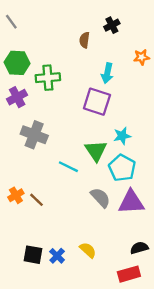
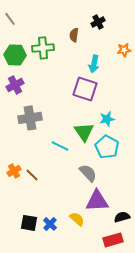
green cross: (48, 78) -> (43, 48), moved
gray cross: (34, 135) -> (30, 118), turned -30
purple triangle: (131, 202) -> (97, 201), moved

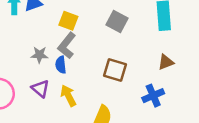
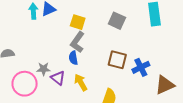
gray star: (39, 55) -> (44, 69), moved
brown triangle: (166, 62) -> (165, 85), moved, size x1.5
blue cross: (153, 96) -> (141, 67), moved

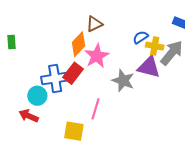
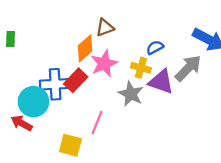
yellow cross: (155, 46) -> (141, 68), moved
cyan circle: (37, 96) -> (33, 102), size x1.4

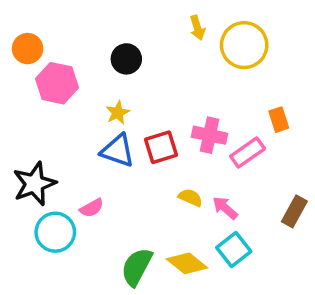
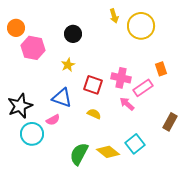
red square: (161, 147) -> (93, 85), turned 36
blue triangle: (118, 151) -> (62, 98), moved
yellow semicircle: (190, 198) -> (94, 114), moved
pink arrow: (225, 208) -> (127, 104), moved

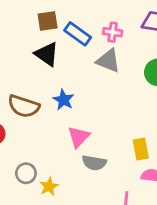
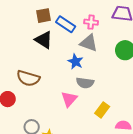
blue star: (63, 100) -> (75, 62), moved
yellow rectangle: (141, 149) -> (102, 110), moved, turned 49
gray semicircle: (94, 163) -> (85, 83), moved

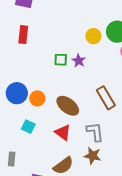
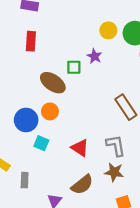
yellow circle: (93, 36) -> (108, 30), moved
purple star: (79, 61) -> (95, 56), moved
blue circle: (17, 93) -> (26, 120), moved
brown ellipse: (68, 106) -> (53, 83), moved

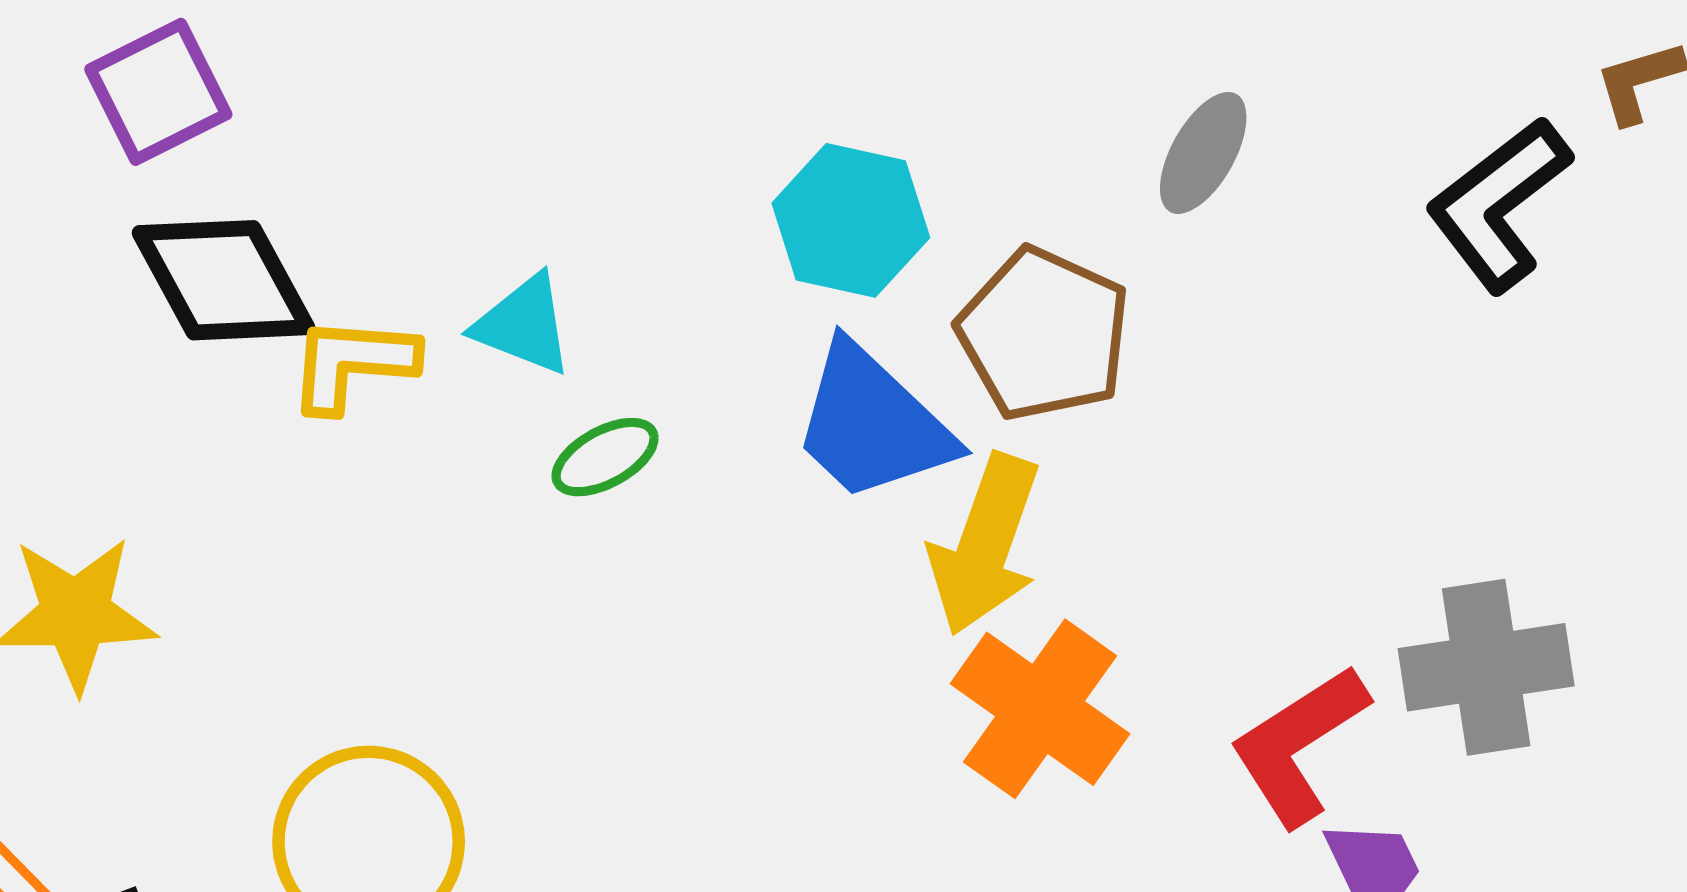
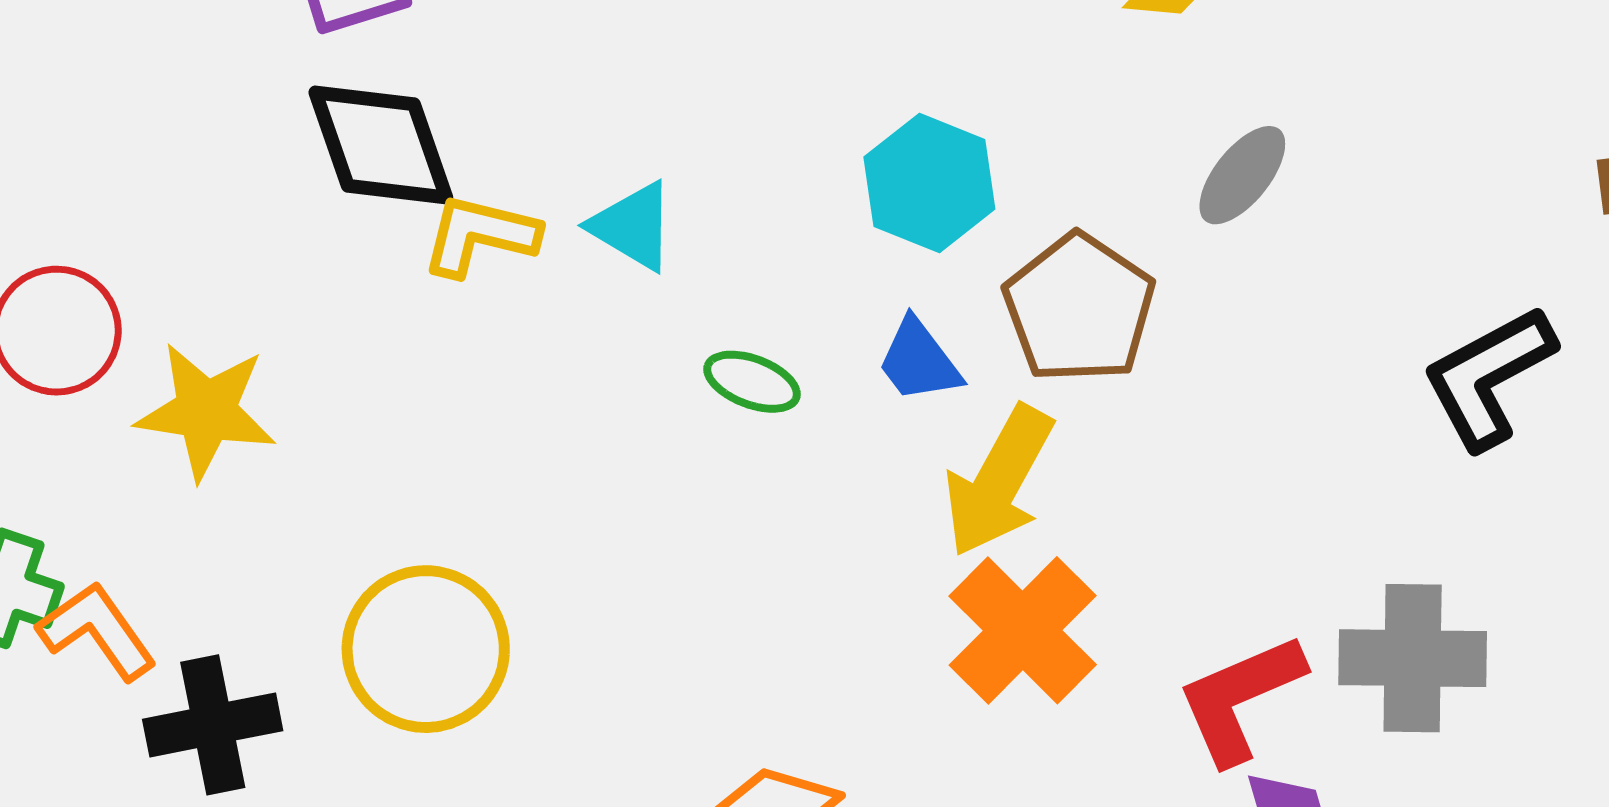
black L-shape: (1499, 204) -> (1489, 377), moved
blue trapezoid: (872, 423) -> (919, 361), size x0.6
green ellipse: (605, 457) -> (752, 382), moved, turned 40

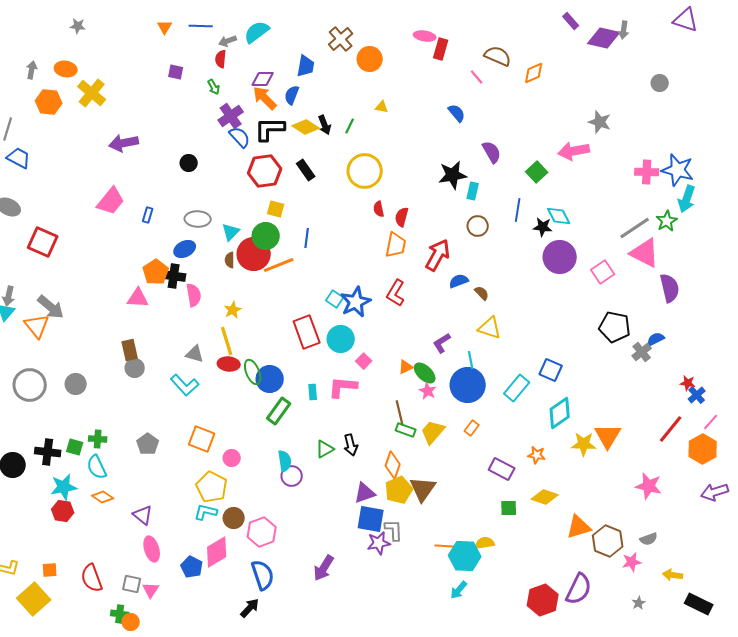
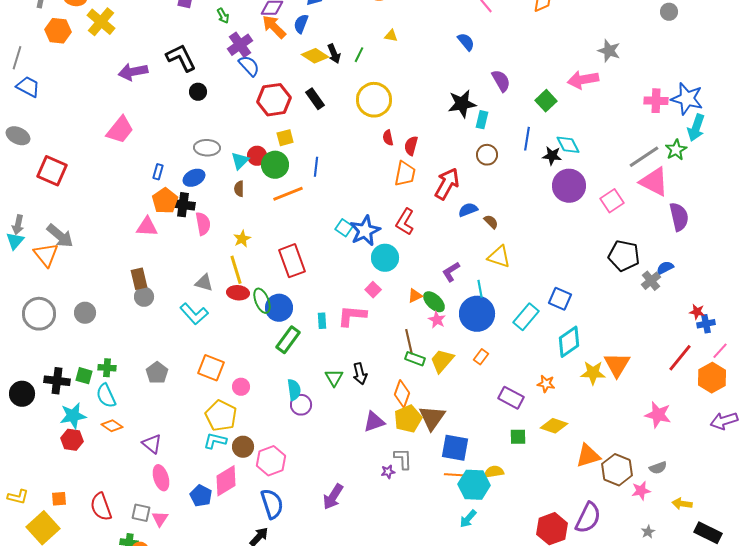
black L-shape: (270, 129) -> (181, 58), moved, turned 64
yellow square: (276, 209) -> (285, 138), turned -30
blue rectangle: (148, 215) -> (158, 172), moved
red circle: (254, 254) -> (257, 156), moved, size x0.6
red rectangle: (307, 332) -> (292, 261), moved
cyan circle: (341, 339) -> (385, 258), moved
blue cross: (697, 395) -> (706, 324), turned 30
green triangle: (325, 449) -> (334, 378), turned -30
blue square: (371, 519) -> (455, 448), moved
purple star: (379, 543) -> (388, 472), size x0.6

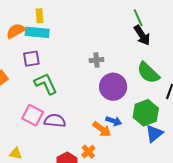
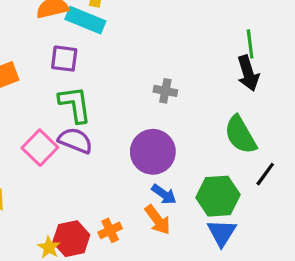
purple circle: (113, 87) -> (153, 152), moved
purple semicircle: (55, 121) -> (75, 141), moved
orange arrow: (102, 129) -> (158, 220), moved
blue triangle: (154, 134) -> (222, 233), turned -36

Work instruction: Repeat every entry above precisely, leaving each picture out.

Result of the exercise:
green cross: (48, 78) -> (43, 48), moved
gray cross: (34, 135) -> (30, 118), turned -30
purple triangle: (131, 202) -> (97, 201), moved

gray star: (39, 55) -> (44, 69), moved
brown triangle: (166, 62) -> (165, 85), moved, size x1.5
blue cross: (153, 96) -> (141, 67), moved

yellow cross: (155, 46) -> (141, 68), moved
cyan circle: (37, 96) -> (33, 102), size x1.4

red square: (161, 147) -> (93, 85), turned 36
blue triangle: (118, 151) -> (62, 98), moved
yellow semicircle: (190, 198) -> (94, 114), moved
pink arrow: (225, 208) -> (127, 104), moved

blue star: (63, 100) -> (75, 62), moved
yellow rectangle: (141, 149) -> (102, 110), moved, turned 49
gray semicircle: (94, 163) -> (85, 83), moved

yellow circle: (93, 36) -> (108, 30), moved
purple star: (79, 61) -> (95, 56), moved
blue circle: (17, 93) -> (26, 120), moved
brown ellipse: (68, 106) -> (53, 83), moved

black L-shape: (1499, 204) -> (1489, 377), moved
blue trapezoid: (872, 423) -> (919, 361), size x0.6
green ellipse: (605, 457) -> (752, 382), moved, turned 40

black L-shape: (270, 129) -> (181, 58), moved, turned 64
yellow square: (276, 209) -> (285, 138), turned -30
blue rectangle: (148, 215) -> (158, 172), moved
red circle: (254, 254) -> (257, 156), moved, size x0.6
red rectangle: (307, 332) -> (292, 261), moved
cyan circle: (341, 339) -> (385, 258), moved
blue cross: (697, 395) -> (706, 324), turned 30
green triangle: (325, 449) -> (334, 378), turned -30
blue square: (371, 519) -> (455, 448), moved
purple star: (379, 543) -> (388, 472), size x0.6

purple circle: (113, 87) -> (153, 152), moved
purple semicircle: (55, 121) -> (75, 141), moved
orange arrow: (102, 129) -> (158, 220), moved
blue triangle: (154, 134) -> (222, 233), turned -36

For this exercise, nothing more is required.